Work order: Below are the entries. Transcribe exactly the lines from the one with "(599, 253) = (314, 215): grey" through the one with "camera: 65 degrees right, 5 degrees up", ends included, and leave out all others.

Dataset extract:
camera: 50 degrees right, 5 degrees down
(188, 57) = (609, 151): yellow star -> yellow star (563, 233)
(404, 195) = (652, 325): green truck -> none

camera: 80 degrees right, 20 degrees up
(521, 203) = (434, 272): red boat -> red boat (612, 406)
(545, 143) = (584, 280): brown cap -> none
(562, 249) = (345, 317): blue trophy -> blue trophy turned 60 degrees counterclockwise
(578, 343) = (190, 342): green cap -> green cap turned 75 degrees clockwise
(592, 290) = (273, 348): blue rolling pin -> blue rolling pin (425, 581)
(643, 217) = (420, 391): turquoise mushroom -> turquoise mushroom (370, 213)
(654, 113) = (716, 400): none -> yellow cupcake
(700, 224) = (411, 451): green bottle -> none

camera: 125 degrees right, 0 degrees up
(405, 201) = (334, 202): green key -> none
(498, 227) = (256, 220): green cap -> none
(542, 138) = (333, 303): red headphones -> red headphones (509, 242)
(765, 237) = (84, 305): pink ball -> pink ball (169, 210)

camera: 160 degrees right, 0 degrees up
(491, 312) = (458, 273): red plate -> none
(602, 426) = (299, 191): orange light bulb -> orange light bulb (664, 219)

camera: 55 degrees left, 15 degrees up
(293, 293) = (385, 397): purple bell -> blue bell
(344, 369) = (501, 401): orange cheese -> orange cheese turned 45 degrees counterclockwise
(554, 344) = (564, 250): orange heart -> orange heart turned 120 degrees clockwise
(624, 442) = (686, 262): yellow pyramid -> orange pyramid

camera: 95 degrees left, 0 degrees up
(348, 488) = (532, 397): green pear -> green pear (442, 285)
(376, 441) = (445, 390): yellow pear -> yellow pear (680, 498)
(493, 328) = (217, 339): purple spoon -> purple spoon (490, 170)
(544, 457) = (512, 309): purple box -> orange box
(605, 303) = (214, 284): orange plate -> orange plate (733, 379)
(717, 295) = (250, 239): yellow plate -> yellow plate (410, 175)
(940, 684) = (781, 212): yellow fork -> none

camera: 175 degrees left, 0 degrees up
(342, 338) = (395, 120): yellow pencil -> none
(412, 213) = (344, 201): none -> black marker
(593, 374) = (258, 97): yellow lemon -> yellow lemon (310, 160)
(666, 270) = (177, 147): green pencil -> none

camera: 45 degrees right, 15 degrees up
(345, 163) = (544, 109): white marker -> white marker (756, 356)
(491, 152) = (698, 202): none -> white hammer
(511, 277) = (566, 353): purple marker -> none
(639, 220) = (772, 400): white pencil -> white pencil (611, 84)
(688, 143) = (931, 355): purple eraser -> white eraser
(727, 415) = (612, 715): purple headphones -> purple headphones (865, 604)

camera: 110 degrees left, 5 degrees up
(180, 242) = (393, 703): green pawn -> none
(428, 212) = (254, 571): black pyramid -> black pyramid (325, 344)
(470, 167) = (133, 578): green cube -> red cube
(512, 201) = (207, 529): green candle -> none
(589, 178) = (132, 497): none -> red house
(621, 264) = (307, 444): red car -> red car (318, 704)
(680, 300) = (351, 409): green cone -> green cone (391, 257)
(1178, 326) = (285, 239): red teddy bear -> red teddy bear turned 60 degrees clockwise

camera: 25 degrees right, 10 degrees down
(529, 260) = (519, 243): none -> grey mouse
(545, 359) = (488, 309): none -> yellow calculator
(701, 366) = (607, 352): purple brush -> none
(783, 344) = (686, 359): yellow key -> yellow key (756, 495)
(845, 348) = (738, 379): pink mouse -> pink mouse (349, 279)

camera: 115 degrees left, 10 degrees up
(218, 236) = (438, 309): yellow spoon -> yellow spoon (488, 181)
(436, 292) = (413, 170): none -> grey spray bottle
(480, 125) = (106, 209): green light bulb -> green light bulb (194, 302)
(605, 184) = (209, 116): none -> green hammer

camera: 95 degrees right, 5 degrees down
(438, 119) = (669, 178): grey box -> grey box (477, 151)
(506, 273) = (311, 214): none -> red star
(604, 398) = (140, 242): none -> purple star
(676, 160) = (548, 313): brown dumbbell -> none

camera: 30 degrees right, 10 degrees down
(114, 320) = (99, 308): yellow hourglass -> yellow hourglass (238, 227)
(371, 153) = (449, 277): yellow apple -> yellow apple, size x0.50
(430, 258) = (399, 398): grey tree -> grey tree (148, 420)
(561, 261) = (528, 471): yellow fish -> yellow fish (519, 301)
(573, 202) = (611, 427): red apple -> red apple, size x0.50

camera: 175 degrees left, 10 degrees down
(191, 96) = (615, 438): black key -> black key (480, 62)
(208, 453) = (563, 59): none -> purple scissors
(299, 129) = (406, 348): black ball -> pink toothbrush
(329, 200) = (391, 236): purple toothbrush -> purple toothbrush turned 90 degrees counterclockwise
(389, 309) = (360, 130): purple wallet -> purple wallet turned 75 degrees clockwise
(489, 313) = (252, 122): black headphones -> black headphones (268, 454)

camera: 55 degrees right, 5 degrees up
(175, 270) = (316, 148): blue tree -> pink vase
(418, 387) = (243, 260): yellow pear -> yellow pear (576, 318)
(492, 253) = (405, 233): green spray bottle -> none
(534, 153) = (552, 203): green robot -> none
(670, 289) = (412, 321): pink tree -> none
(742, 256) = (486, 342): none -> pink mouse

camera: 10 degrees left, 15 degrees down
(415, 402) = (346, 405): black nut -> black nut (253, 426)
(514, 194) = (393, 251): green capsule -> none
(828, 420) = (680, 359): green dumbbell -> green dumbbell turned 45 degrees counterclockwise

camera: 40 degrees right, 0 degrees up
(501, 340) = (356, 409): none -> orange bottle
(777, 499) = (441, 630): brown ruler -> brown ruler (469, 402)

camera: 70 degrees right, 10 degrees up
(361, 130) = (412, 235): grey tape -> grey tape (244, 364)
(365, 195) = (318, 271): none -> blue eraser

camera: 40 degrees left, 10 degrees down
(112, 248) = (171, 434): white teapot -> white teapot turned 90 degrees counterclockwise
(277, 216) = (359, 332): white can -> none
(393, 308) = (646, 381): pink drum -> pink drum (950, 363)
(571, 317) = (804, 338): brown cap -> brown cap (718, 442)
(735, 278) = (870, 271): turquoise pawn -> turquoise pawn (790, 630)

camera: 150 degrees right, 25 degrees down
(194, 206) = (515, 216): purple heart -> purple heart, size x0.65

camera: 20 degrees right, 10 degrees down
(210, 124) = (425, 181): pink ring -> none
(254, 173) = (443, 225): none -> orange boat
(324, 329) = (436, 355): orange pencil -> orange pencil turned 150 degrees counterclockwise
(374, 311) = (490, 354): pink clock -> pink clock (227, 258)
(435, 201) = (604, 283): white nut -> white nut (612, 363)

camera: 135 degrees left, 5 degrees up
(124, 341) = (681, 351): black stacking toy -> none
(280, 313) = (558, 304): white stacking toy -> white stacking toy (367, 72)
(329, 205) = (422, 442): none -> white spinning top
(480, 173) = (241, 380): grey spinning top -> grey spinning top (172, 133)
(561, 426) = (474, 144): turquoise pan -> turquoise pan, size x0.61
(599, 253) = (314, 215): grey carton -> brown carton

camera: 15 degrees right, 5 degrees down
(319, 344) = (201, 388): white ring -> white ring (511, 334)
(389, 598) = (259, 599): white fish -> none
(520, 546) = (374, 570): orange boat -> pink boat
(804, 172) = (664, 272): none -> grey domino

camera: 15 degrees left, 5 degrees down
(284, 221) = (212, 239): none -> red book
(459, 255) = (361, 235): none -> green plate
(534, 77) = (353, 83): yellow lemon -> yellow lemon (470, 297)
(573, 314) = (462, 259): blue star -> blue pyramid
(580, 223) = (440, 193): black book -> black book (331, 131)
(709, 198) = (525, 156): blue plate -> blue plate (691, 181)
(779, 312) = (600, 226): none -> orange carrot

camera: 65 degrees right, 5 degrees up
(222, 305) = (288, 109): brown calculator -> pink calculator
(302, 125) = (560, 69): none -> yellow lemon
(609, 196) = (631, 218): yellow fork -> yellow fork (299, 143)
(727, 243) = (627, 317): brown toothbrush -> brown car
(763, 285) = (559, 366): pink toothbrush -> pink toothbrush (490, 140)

Output of the exercise:
(599, 253) = (314, 215): grey carton -> brown carton

camera: 15 degrees right, 5 degrees down
(319, 344) = (201, 388): white ring -> white ring (511, 334)
(389, 598) = (259, 599): white fish -> none
(520, 546) = (374, 570): orange boat -> pink boat
(804, 172) = (664, 272): none -> grey domino

camera: 15 degrees left, 5 degrees down
(284, 221) = (212, 239): none -> red book
(459, 255) = (361, 235): none -> green plate
(534, 77) = (353, 83): yellow lemon -> yellow lemon (470, 297)
(573, 314) = (462, 259): blue star -> blue pyramid
(580, 223) = (440, 193): black book -> black book (331, 131)
(709, 198) = (525, 156): blue plate -> blue plate (691, 181)
(779, 312) = (600, 226): none -> orange carrot

camera: 65 degrees right, 5 degrees up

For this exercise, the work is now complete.